*EXCERPTED DATA*:
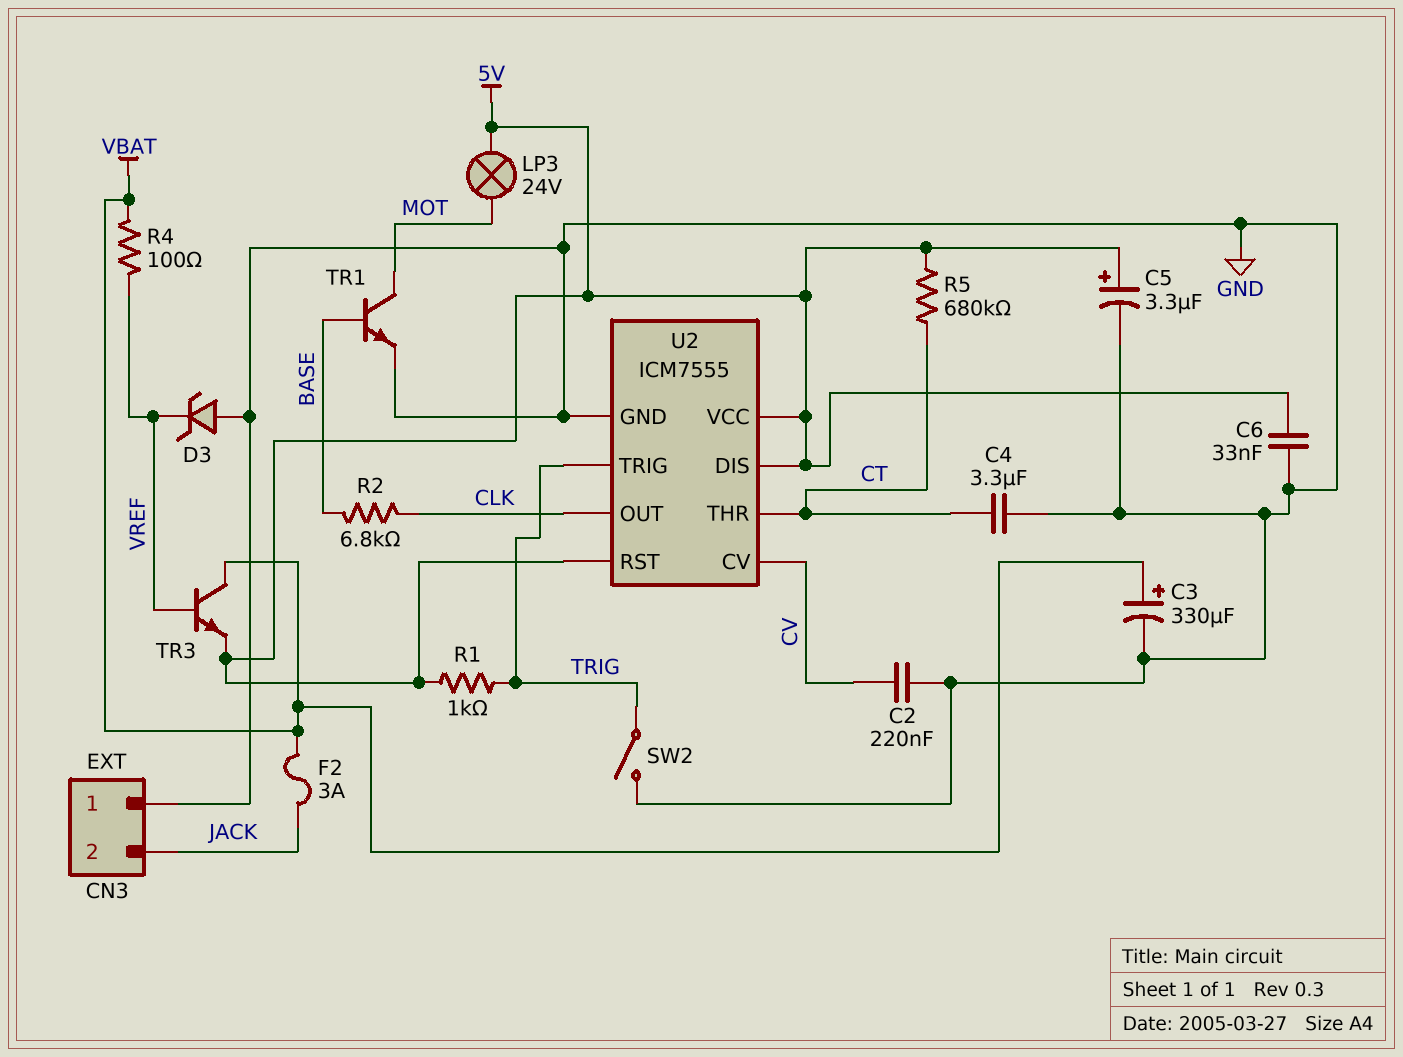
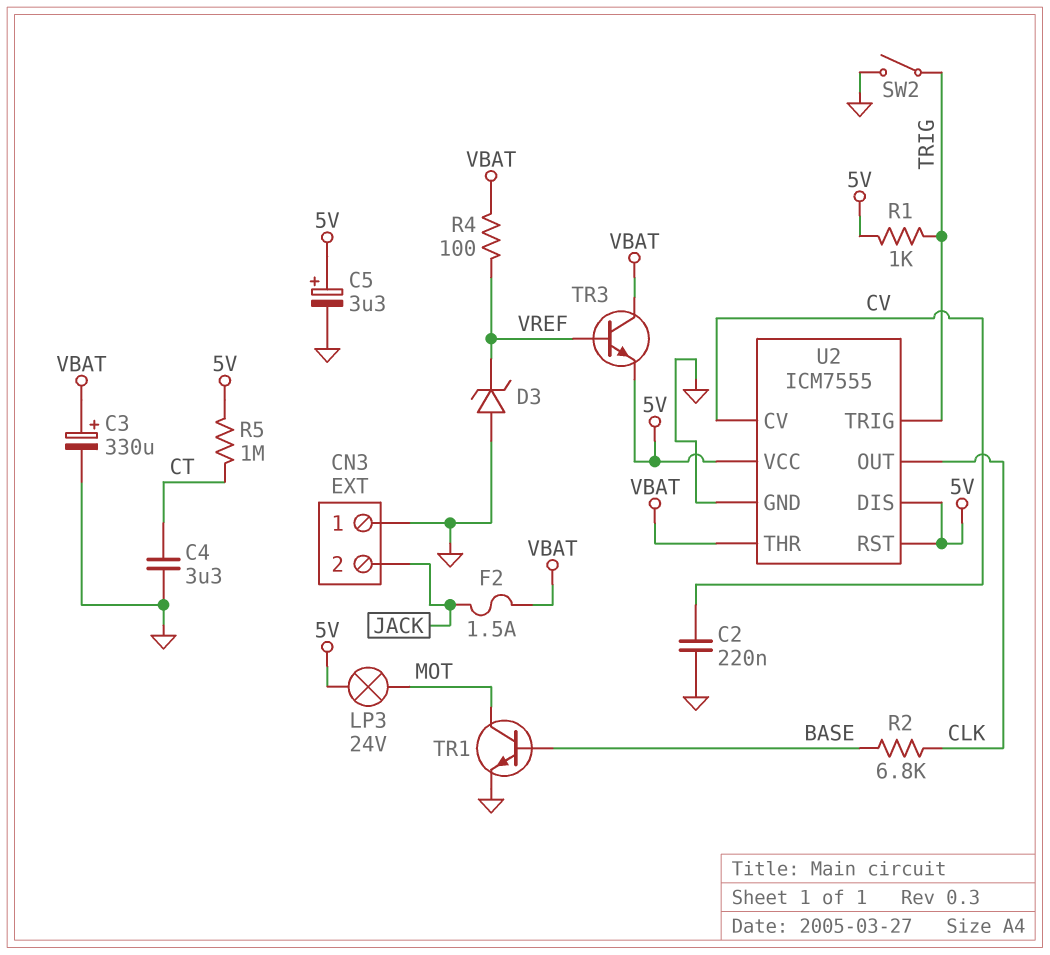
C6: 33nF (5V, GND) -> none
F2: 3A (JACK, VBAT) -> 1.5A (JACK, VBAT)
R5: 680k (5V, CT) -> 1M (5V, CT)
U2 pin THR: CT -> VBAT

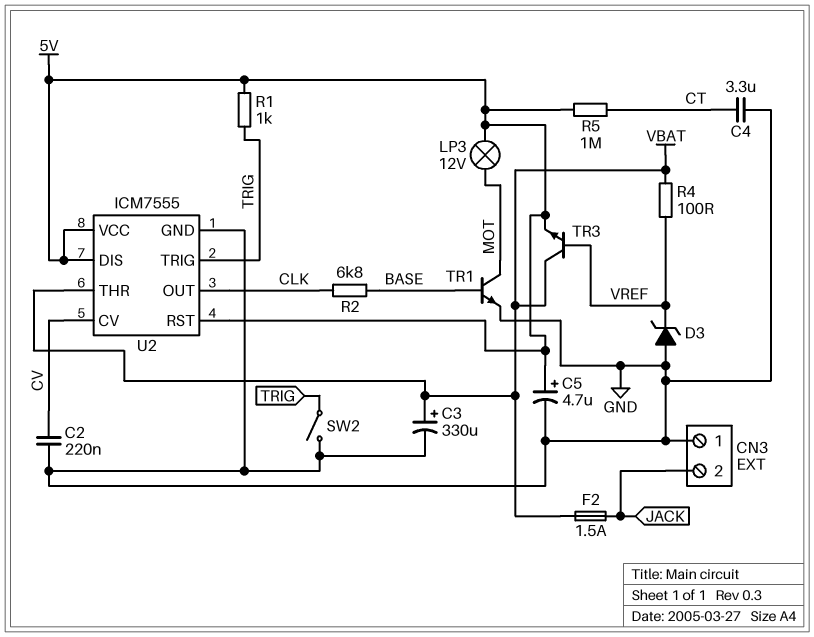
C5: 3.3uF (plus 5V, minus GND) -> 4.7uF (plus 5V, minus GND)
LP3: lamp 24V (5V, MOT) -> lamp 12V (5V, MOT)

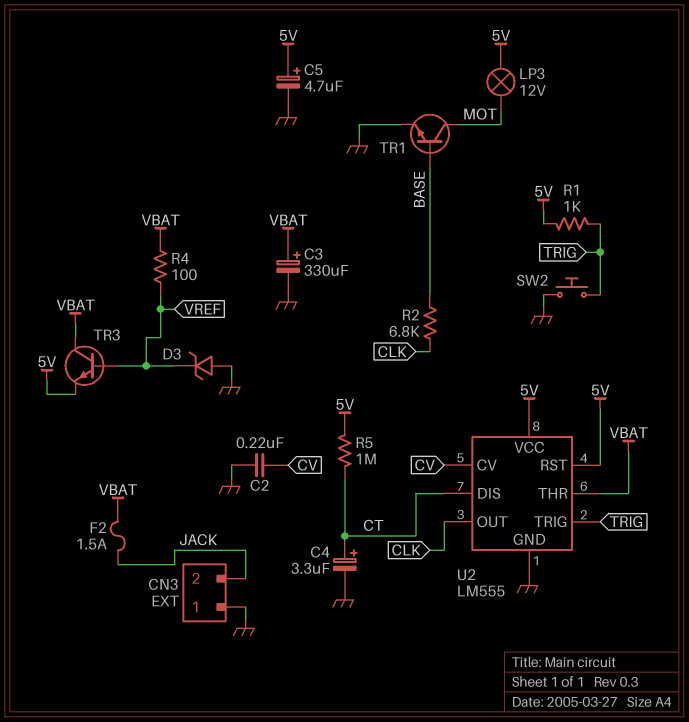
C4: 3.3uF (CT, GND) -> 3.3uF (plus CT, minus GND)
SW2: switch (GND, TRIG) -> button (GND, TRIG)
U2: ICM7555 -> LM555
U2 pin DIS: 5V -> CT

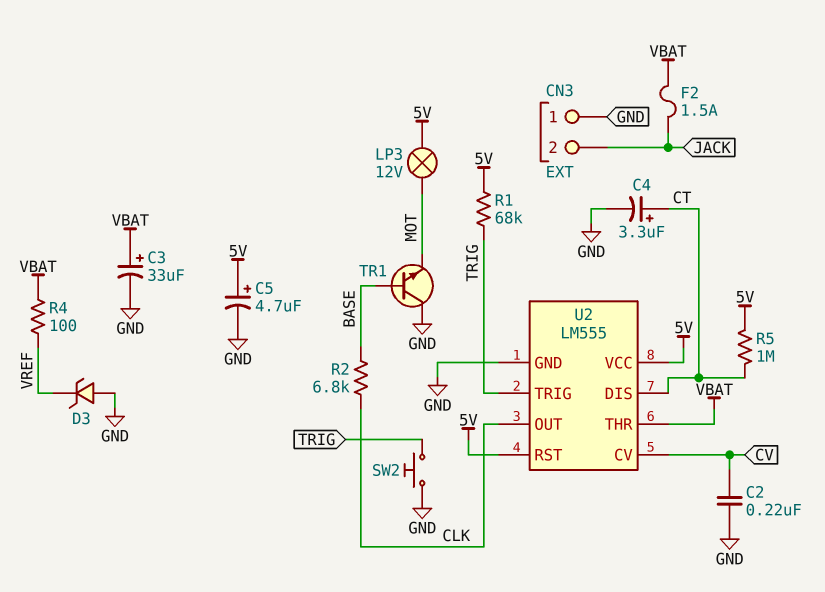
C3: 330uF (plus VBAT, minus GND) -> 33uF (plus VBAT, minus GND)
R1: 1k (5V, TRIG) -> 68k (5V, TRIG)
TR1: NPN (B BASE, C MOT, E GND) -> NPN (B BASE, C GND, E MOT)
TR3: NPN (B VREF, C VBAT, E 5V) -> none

*DIRECTIONS*:
Leave out the pictures and return the listing exactly.

*SOLUTION TO THIS PROBLEM*:
C6: 33nF (5V, GND) -> none
F2: 3A (JACK, VBAT) -> 1.5A (JACK, VBAT)
R5: 680k (5V, CT) -> 1M (5V, CT)
U2 pin THR: CT -> VBAT

C5: 3.3uF (plus 5V, minus GND) -> 4.7uF (plus 5V, minus GND)
LP3: lamp 24V (5V, MOT) -> lamp 12V (5V, MOT)

C4: 3.3uF (CT, GND) -> 3.3uF (plus CT, minus GND)
SW2: switch (GND, TRIG) -> button (GND, TRIG)
U2: ICM7555 -> LM555
U2 pin DIS: 5V -> CT

C3: 330uF (plus VBAT, minus GND) -> 33uF (plus VBAT, minus GND)
R1: 1k (5V, TRIG) -> 68k (5V, TRIG)
TR1: NPN (B BASE, C MOT, E GND) -> NPN (B BASE, C GND, E MOT)
TR3: NPN (B VREF, C VBAT, E 5V) -> none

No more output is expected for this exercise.